**Brief**.
Give again only what runs from the line with "R2: 1.5k (5V, SIG1) -> 1.8k (5V, SIG1)" to the final line of the entries below, exactly as written and without pictures.

• • • •

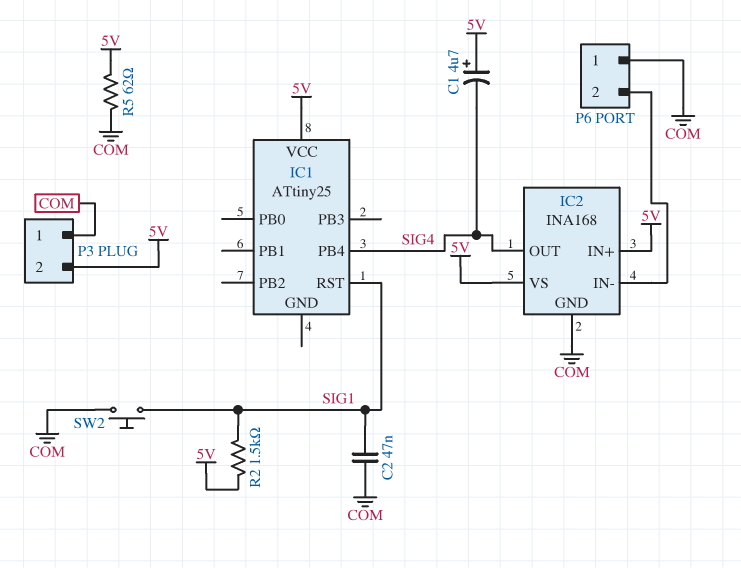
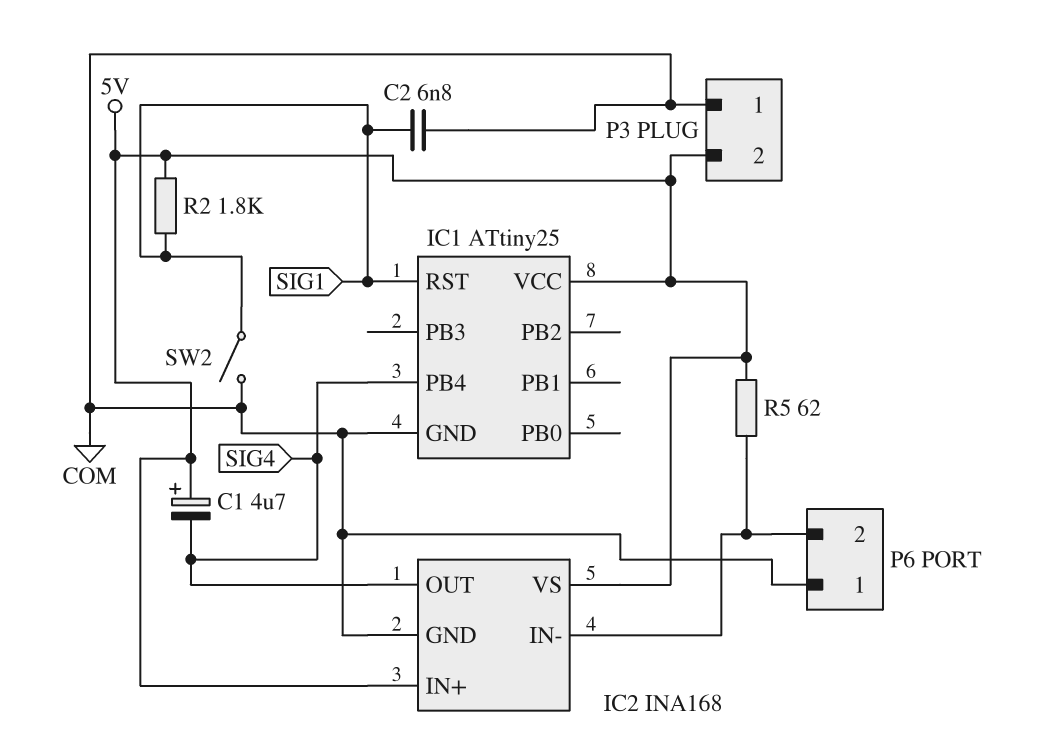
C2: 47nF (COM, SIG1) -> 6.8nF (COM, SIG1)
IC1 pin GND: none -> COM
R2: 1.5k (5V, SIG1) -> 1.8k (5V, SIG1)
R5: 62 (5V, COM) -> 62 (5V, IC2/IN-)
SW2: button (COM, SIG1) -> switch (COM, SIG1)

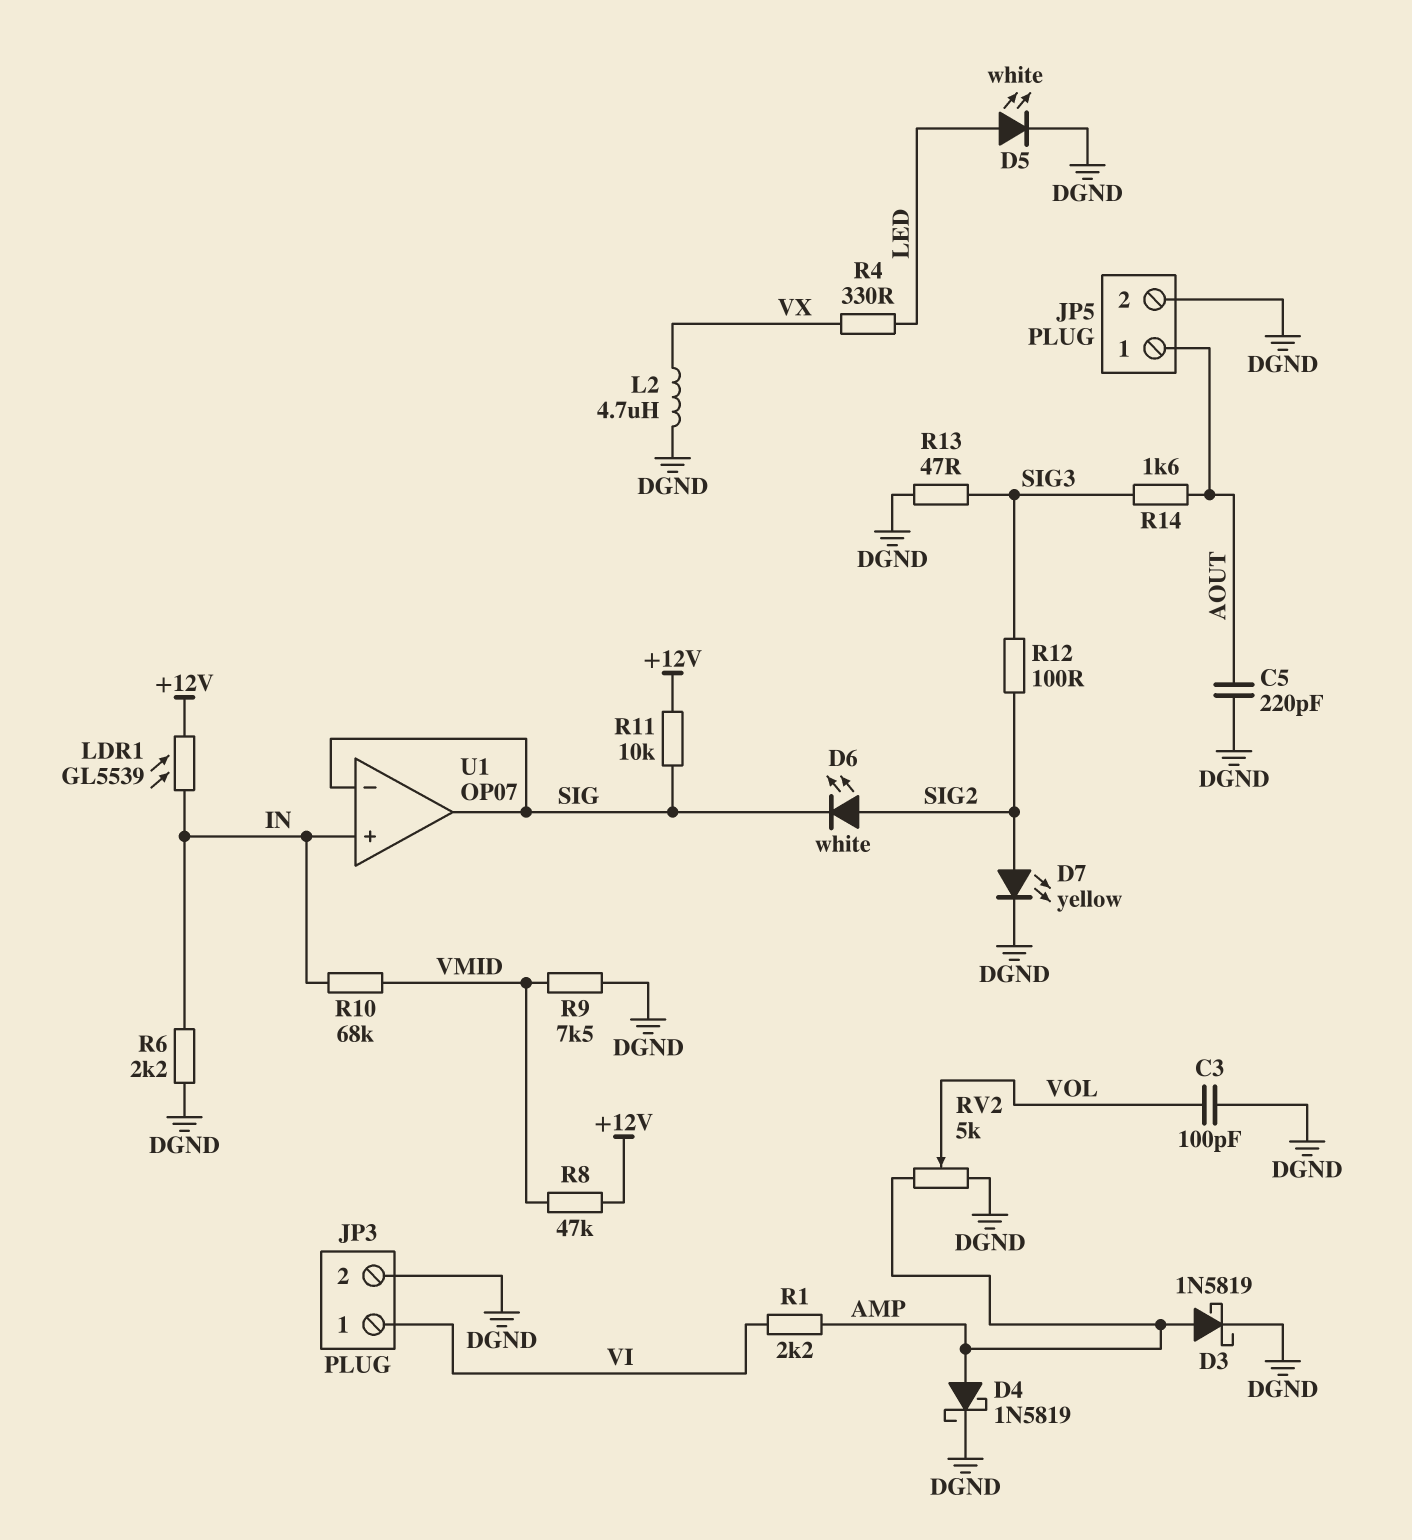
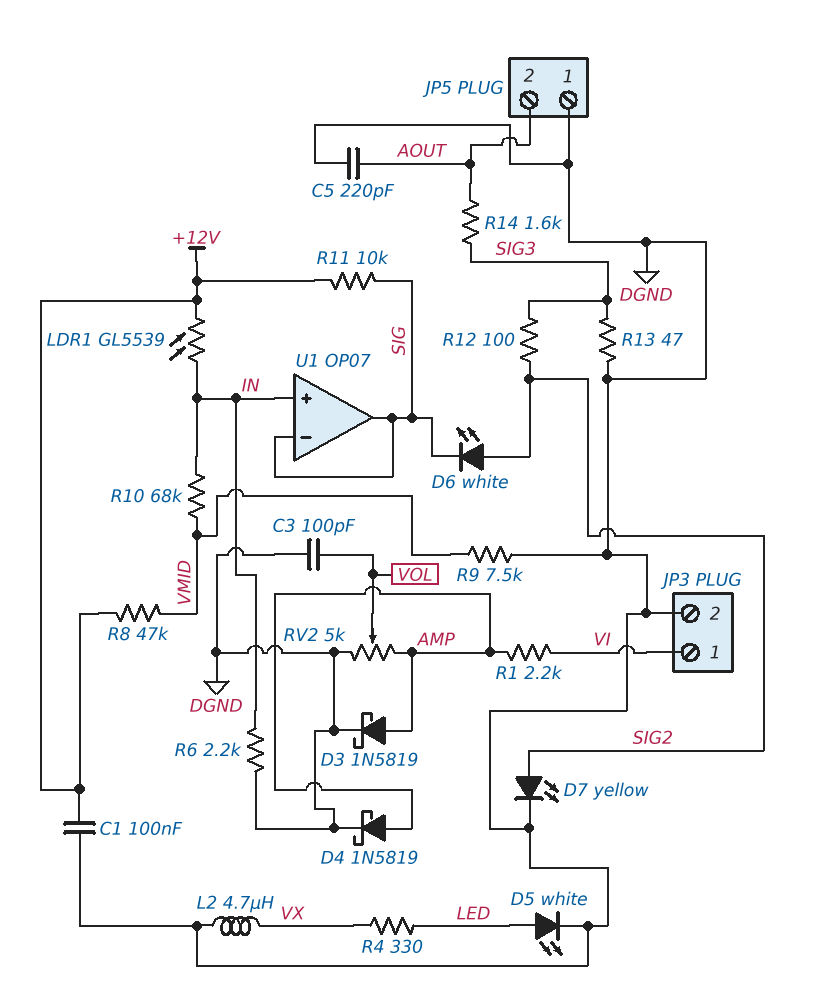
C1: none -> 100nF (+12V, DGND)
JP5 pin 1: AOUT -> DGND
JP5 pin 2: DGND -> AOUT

• • • •

**Answer to the exercise**.
R2: 1.5k (5V, SIG1) -> 1.8k (5V, SIG1)
R5: 62 (5V, COM) -> 62 (5V, IC2/IN-)
SW2: button (COM, SIG1) -> switch (COM, SIG1)

C1: none -> 100nF (+12V, DGND)
JP5 pin 1: AOUT -> DGND
JP5 pin 2: DGND -> AOUT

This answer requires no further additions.